* **TASK STATEMENT**
Give back exactly the lines of the data below, starting with the line that has "camera: 105 degrees right, 20 degrees up" and going on through the line that has "orange goblet [419,133,452,190]".

* **Collected data**

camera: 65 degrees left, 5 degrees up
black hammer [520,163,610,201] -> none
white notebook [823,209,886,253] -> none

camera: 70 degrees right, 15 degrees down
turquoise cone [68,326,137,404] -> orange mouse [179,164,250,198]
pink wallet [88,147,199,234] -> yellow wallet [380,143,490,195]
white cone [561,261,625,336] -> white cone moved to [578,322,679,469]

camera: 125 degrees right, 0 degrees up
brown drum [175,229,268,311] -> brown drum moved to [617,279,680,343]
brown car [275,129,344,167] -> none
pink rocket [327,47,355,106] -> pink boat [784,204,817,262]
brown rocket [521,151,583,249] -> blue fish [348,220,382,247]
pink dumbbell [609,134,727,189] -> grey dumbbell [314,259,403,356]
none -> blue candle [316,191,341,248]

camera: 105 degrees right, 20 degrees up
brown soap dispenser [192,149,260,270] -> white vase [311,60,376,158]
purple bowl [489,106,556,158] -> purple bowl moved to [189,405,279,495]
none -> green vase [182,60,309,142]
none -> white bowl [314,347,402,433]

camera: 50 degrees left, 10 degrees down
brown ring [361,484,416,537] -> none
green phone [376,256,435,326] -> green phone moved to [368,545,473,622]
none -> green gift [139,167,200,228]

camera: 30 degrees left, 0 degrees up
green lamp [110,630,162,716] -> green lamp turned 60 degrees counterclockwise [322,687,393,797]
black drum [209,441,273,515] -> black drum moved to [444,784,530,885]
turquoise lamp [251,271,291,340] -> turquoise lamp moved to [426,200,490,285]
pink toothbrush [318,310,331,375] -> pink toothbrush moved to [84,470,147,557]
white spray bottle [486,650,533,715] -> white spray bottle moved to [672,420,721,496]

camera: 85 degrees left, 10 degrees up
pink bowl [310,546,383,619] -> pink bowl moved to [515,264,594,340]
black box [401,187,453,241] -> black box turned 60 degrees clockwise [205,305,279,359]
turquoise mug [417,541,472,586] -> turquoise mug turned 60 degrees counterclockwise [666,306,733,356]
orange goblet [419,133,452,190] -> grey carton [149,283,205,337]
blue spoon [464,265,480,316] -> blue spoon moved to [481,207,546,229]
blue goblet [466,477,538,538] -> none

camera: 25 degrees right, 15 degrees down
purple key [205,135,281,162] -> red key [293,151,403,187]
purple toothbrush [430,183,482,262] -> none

* **REPLY TO THE TASK**
camera: 105 degrees right, 20 degrees up
brown soap dispenser [192,149,260,270] -> white vase [311,60,376,158]
purple bowl [489,106,556,158] -> purple bowl moved to [189,405,279,495]
none -> green vase [182,60,309,142]
none -> white bowl [314,347,402,433]

camera: 50 degrees left, 10 degrees down
brown ring [361,484,416,537] -> none
green phone [376,256,435,326] -> green phone moved to [368,545,473,622]
none -> green gift [139,167,200,228]

camera: 30 degrees left, 0 degrees up
green lamp [110,630,162,716] -> green lamp turned 60 degrees counterclockwise [322,687,393,797]
black drum [209,441,273,515] -> black drum moved to [444,784,530,885]
turquoise lamp [251,271,291,340] -> turquoise lamp moved to [426,200,490,285]
pink toothbrush [318,310,331,375] -> pink toothbrush moved to [84,470,147,557]
white spray bottle [486,650,533,715] -> white spray bottle moved to [672,420,721,496]

camera: 85 degrees left, 10 degrees up
pink bowl [310,546,383,619] -> pink bowl moved to [515,264,594,340]
black box [401,187,453,241] -> black box turned 60 degrees clockwise [205,305,279,359]
turquoise mug [417,541,472,586] -> turquoise mug turned 60 degrees counterclockwise [666,306,733,356]
orange goblet [419,133,452,190] -> grey carton [149,283,205,337]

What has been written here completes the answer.